Goal of the exercise
Reproduce the entire listing below word for word, keeping every line in its original order.
————————
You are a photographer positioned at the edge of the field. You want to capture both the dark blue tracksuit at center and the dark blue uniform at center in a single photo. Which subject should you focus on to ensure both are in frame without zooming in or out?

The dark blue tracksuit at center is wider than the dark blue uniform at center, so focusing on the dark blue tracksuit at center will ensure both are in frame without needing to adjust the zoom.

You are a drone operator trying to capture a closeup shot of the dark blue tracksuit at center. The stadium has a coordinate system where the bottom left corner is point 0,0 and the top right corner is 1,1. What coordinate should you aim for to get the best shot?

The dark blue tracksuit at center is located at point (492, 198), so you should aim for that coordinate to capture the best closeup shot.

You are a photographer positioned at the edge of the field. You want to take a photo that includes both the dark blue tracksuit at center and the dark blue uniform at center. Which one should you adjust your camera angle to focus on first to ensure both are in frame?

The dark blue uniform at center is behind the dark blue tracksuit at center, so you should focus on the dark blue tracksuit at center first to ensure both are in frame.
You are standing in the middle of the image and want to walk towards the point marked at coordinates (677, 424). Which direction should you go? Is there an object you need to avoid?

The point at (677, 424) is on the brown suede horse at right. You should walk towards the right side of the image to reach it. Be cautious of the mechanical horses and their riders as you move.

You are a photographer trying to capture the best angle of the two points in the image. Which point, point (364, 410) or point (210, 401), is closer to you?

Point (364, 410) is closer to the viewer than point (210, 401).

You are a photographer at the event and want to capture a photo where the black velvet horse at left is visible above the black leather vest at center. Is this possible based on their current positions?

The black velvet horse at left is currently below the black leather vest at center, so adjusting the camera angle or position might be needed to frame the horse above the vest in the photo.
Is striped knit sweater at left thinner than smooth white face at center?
————————
The output
You are a photographer positioned at the edge of the field. You want to capture both the dark blue tracksuit at center and the dark blue uniform at center in a single photo. Which subject should you focus on to ensure both are in frame without zooming in or out?

The dark blue tracksuit at center is wider than the dark blue uniform at center, so focusing on the dark blue tracksuit at center will ensure both are in frame without needing to adjust the zoom.

You are a drone operator trying to capture a closeup shot of the dark blue tracksuit at center. The stadium has a coordinate system where the bottom left corner is point 0,0 and the top right corner is 1,1. What coordinate should you aim for to get the best shot?

The dark blue tracksuit at center is located at point (492, 198), so you should aim for that coordinate to capture the best closeup shot.

You are a photographer positioned at the edge of the field. You want to take a photo that includes both the dark blue tracksuit at center and the dark blue uniform at center. Which one should you adjust your camera angle to focus on first to ensure both are in frame?

The dark blue uniform at center is behind the dark blue tracksuit at center, so you should focus on the dark blue tracksuit at center first to ensure both are in frame.
You are standing in the middle of the image and want to walk towards the point marked at coordinates (677, 424). Which direction should you go? Is there an object you need to avoid?

The point at (677, 424) is on the brown suede horse at right. You should walk towards the right side of the image to reach it. Be cautious of the mechanical horses and their riders as you move.

You are a photographer trying to capture the best angle of the two points in the image. Which point, point (364, 410) or point (210, 401), is closer to you?

Point (364, 410) is closer to the viewer than point (210, 401).

You are a photographer at the event and want to capture a photo where the black velvet horse at left is visible above the black leather vest at center. Is this possible based on their current positions?

The black velvet horse at left is currently below the black leather vest at center, so adjusting the camera angle or position might be needed to frame the horse above the vest in the photo.
Is striped knit sweater at left thinner than smooth white face at center?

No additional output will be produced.